WHAT THE EXERCISE ASKS: Using the records below, output the stretch that opens with the line containing "RGB1 pin G: A1 -> D5" and closes with the line containing "TOF3 pin SCL: D7 -> D6", exactly and including both lines, with nothing more.

RECORD SET:
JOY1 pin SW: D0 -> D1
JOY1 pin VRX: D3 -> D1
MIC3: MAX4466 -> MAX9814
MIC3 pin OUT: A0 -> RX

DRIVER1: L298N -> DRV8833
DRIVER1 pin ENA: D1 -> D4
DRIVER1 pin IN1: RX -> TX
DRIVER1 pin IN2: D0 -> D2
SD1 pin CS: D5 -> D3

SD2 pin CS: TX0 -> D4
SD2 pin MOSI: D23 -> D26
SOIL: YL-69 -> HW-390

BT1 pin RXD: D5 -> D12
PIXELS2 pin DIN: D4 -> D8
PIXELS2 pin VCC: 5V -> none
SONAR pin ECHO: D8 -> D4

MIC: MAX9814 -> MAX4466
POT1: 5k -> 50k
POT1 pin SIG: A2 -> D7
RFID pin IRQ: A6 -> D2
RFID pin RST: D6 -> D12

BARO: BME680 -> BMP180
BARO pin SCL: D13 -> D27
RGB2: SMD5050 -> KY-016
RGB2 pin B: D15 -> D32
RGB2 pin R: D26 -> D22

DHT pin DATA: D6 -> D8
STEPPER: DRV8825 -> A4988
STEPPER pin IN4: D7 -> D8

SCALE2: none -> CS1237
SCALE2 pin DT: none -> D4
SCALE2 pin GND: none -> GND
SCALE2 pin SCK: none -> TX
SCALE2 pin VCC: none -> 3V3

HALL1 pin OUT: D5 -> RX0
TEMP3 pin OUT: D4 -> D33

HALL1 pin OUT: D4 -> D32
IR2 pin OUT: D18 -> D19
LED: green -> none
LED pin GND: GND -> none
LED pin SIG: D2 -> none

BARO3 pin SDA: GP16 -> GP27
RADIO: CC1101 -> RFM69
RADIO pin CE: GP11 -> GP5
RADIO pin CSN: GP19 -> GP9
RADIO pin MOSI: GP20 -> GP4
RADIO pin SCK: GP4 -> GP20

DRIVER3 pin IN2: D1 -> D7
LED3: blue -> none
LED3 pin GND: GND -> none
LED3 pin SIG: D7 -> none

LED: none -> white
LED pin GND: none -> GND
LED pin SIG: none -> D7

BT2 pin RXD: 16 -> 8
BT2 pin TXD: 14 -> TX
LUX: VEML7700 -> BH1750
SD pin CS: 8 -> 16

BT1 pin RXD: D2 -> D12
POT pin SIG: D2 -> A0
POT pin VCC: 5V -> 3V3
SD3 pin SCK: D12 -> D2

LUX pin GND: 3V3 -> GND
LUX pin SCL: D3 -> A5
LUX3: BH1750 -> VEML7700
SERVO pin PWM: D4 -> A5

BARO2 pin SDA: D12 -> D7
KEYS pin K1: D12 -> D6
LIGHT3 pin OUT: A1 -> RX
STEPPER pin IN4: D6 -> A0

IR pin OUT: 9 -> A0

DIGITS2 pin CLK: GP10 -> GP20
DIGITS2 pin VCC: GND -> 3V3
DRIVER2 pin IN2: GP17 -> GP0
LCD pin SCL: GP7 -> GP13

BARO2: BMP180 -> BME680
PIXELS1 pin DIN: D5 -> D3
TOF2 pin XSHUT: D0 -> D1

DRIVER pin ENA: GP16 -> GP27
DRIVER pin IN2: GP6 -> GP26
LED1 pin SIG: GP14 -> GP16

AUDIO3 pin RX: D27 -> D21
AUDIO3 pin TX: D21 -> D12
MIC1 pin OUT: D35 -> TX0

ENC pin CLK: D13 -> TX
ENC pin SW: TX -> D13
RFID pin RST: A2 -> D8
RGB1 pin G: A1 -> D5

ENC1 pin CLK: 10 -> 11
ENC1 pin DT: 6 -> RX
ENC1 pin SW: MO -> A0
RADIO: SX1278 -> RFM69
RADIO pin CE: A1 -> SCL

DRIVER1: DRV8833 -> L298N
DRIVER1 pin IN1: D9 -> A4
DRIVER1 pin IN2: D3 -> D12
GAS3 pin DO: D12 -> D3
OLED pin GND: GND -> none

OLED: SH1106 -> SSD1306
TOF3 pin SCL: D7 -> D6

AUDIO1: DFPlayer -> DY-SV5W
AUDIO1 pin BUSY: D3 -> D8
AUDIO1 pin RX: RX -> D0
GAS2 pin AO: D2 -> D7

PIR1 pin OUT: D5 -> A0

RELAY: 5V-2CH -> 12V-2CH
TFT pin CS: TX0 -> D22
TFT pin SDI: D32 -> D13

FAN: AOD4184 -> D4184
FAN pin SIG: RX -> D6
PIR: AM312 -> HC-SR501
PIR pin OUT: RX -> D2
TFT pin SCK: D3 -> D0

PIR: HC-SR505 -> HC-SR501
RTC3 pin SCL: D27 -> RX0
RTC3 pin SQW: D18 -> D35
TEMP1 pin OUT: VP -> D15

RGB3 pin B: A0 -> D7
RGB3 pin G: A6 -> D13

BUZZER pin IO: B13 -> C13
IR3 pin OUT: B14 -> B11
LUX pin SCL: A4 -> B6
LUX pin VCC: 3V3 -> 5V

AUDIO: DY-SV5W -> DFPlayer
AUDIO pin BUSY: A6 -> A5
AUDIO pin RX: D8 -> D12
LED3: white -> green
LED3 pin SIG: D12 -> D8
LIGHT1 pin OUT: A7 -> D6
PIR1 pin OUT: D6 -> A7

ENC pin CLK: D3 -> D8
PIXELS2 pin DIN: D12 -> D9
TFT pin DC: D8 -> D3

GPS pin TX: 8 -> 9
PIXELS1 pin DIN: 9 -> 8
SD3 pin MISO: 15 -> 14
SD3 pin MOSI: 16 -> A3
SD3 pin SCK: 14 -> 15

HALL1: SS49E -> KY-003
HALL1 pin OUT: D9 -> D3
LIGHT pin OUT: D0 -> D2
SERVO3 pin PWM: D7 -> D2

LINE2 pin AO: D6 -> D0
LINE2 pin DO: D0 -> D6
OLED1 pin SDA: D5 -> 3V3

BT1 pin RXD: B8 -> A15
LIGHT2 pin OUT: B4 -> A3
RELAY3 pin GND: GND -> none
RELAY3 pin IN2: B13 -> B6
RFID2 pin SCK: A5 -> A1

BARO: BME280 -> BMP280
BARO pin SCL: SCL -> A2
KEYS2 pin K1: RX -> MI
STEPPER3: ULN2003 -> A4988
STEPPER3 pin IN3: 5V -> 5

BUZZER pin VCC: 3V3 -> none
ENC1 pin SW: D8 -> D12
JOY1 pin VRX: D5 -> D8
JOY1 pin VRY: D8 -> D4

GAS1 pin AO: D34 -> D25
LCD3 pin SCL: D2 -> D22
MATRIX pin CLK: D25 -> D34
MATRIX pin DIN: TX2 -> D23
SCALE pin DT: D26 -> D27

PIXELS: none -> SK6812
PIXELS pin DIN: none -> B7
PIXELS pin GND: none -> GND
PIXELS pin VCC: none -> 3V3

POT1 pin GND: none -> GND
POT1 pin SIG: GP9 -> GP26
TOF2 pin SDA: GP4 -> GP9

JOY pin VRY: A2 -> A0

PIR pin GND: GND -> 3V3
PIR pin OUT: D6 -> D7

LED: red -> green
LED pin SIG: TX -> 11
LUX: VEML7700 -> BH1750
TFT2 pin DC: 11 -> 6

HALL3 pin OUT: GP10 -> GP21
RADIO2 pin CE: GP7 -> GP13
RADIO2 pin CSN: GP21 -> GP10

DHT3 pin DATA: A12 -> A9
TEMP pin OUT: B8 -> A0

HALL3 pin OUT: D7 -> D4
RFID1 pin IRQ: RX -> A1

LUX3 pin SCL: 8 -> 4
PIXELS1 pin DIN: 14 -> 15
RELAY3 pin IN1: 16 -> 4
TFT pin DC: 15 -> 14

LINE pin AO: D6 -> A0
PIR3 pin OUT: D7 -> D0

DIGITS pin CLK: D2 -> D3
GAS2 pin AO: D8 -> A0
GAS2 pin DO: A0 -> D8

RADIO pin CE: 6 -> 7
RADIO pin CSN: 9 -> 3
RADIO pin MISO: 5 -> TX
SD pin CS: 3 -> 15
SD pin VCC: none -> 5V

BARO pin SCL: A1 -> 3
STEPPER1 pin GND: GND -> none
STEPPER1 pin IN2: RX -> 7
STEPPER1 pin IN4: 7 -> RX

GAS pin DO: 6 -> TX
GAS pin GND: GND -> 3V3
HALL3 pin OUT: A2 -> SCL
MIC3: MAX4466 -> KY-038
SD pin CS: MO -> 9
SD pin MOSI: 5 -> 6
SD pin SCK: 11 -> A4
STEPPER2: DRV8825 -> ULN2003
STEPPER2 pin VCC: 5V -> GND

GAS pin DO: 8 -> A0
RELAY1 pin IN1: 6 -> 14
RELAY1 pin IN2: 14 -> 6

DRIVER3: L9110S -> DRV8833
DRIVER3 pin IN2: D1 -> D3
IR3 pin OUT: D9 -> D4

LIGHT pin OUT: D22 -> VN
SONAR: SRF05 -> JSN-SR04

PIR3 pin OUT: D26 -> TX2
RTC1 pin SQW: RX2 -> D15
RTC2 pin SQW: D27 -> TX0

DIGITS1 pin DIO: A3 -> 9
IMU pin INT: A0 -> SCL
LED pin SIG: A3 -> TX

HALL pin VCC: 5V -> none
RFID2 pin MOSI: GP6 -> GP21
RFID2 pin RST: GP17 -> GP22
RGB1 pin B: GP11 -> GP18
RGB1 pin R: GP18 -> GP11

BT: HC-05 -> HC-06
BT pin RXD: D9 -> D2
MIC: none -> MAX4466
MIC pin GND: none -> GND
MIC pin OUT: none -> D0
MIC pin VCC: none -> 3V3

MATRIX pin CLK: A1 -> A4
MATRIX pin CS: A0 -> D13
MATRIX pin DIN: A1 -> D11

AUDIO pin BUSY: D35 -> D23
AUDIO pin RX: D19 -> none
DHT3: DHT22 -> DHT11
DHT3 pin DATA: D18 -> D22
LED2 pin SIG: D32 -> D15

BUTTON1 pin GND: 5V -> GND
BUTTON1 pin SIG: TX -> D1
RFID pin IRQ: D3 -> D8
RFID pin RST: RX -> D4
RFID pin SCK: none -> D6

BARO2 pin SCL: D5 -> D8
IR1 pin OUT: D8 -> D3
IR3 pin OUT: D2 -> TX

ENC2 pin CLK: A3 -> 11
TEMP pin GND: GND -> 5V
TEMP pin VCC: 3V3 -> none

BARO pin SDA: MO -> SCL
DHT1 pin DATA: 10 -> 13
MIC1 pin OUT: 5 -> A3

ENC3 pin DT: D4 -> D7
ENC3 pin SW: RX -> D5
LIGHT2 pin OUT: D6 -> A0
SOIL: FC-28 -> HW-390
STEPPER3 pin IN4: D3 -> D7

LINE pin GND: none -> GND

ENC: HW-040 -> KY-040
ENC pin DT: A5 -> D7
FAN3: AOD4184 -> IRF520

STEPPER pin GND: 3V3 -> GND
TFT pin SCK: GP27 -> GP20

ANSWER TO THIS EXERCISE:
RGB1 pin G: A1 -> D5

ENC1 pin CLK: 10 -> 11
ENC1 pin DT: 6 -> RX
ENC1 pin SW: MO -> A0
RADIO: SX1278 -> RFM69
RADIO pin CE: A1 -> SCL

DRIVER1: DRV8833 -> L298N
DRIVER1 pin IN1: D9 -> A4
DRIVER1 pin IN2: D3 -> D12
GAS3 pin DO: D12 -> D3
OLED pin GND: GND -> none

OLED: SH1106 -> SSD1306
TOF3 pin SCL: D7 -> D6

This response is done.